WORK TASK
Once the line containing "camera: 30 degrees right, 0 degrees up" is found in the records below, return it and each following line exactly, up to and including the line containing "77, 853, 97>", and nothing else.

──────── PROVIDED ENTRIES

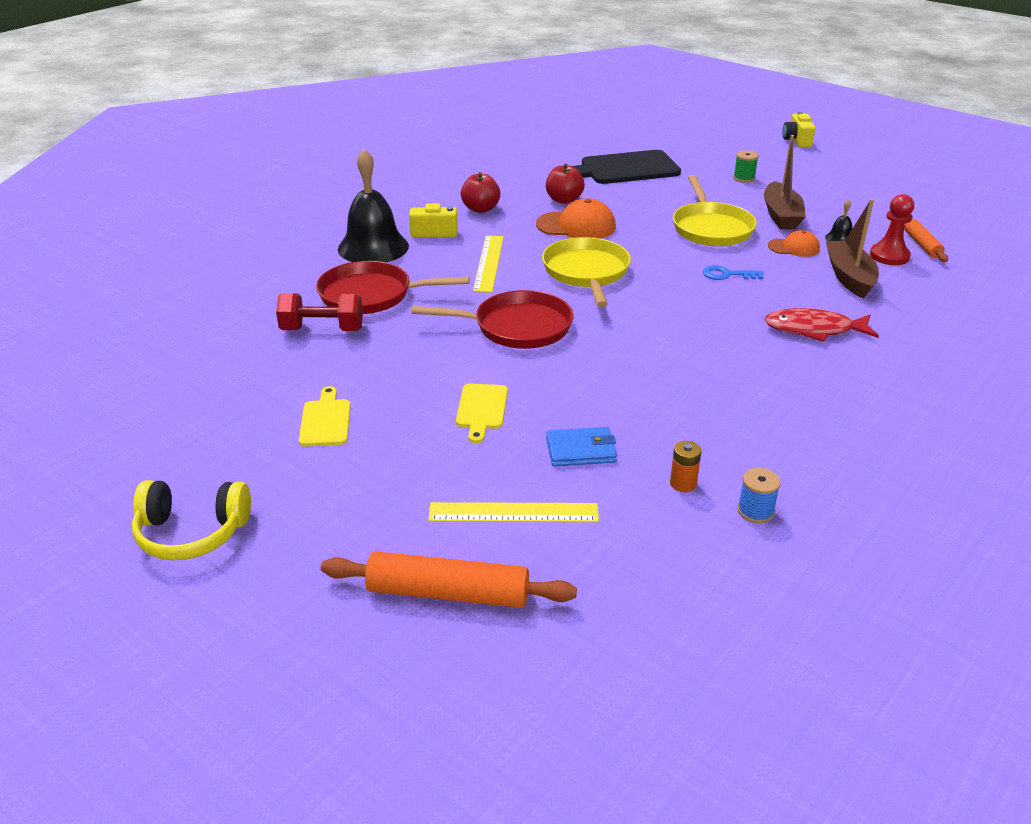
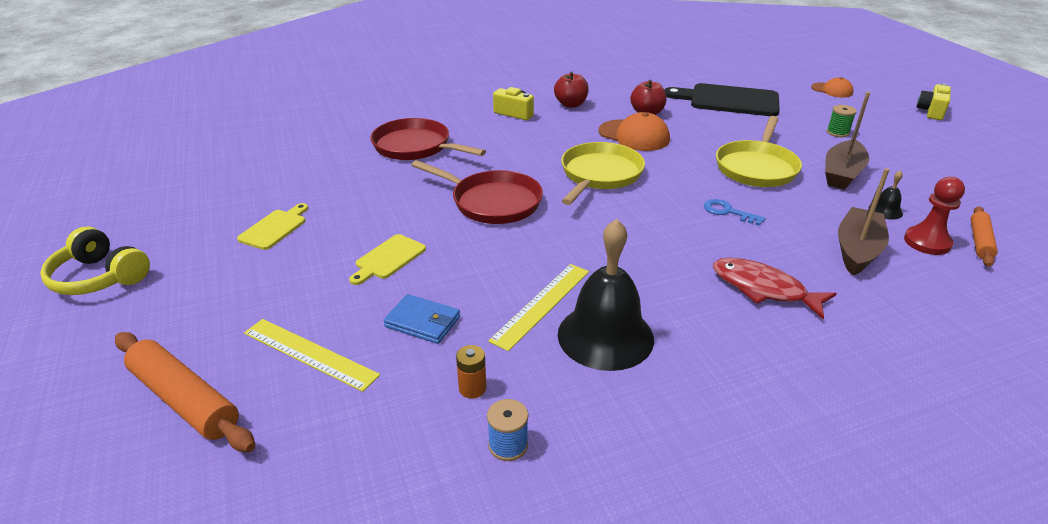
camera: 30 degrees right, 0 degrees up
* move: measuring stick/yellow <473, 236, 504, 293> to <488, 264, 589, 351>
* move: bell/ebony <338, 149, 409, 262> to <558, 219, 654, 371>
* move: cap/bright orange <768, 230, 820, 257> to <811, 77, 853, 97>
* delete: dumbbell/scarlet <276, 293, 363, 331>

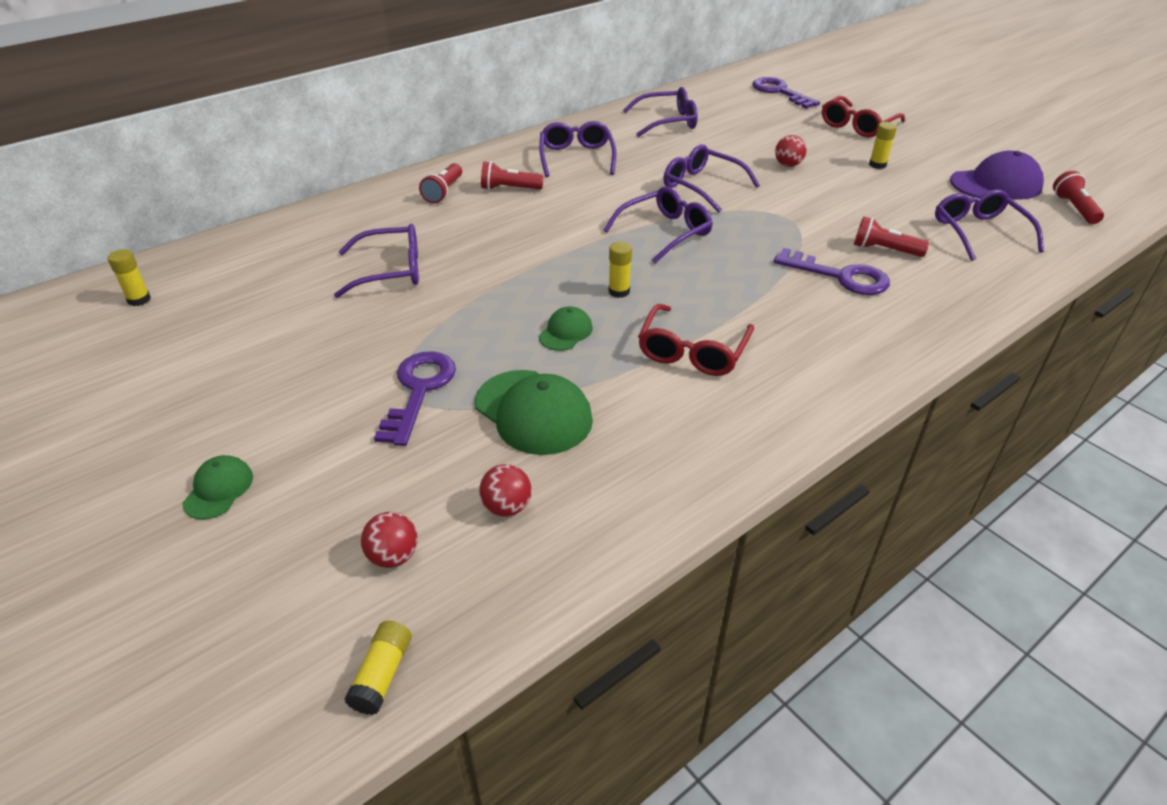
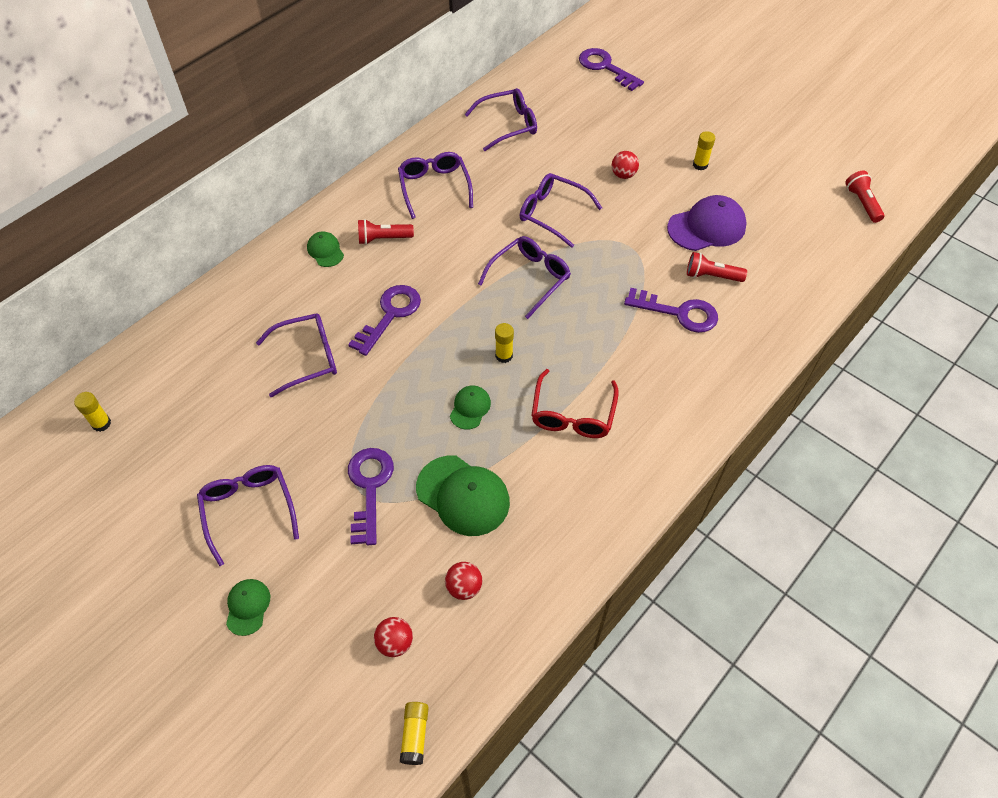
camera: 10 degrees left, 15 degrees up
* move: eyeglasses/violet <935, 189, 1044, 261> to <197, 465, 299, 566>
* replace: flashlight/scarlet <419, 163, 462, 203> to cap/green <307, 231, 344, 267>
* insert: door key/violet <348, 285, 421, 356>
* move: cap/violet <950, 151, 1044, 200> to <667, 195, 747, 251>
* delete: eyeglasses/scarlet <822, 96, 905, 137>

────────────────
──────── PROVIDED ENTRIES

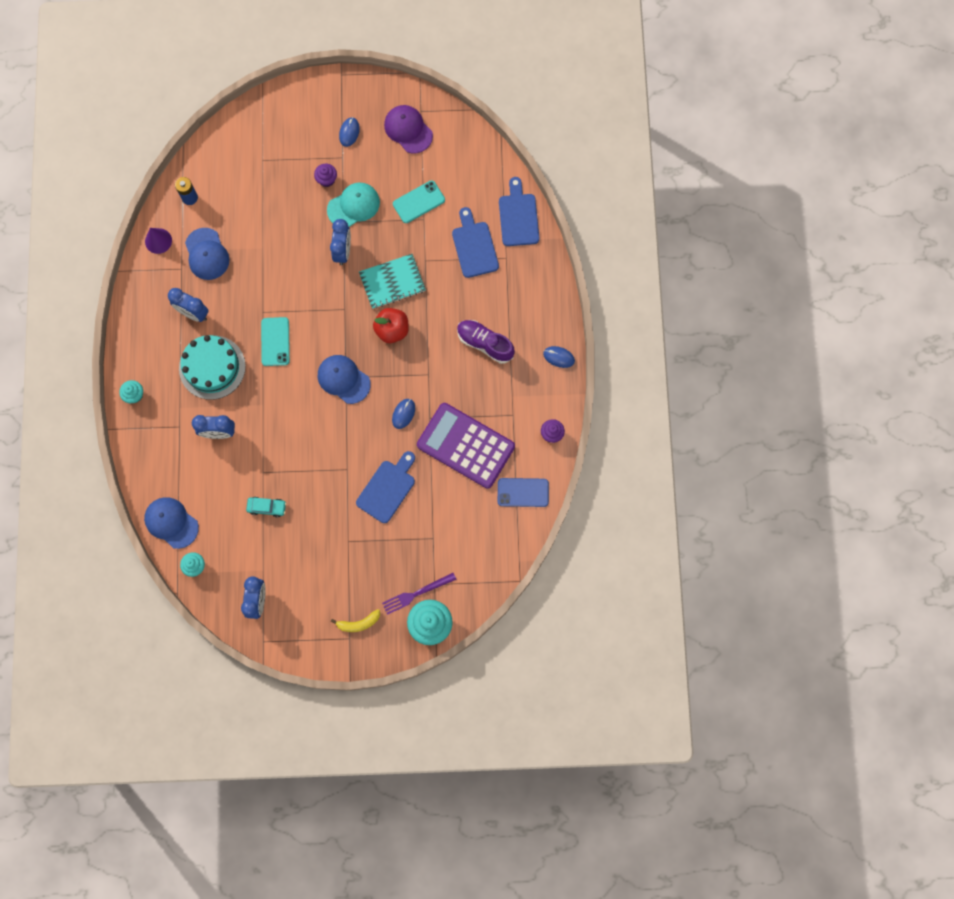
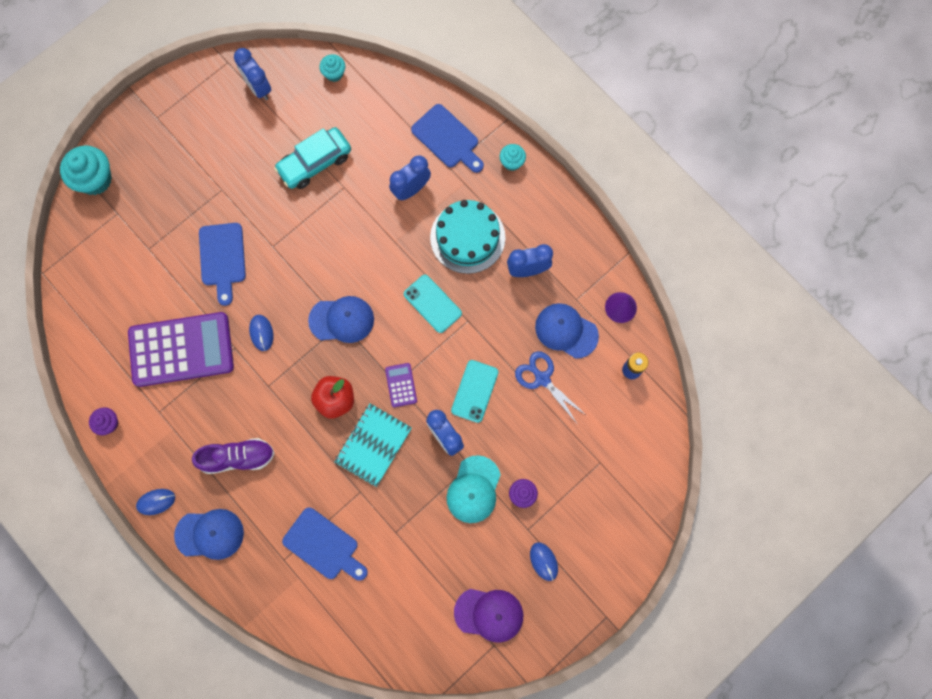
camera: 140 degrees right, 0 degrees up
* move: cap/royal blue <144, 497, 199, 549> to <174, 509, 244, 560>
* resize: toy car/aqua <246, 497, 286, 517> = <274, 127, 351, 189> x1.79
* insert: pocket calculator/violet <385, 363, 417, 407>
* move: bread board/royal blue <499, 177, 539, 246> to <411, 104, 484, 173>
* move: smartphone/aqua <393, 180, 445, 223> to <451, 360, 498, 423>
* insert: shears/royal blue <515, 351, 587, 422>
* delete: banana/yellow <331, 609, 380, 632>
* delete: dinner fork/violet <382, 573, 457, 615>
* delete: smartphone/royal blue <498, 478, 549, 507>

────────────────

EXPECTED ANSWER
camera: 30 degrees right, 0 degrees up
* move: measuring stick/yellow <473, 236, 504, 293> to <488, 264, 589, 351>
* move: bell/ebony <338, 149, 409, 262> to <558, 219, 654, 371>
* move: cap/bright orange <768, 230, 820, 257> to <811, 77, 853, 97>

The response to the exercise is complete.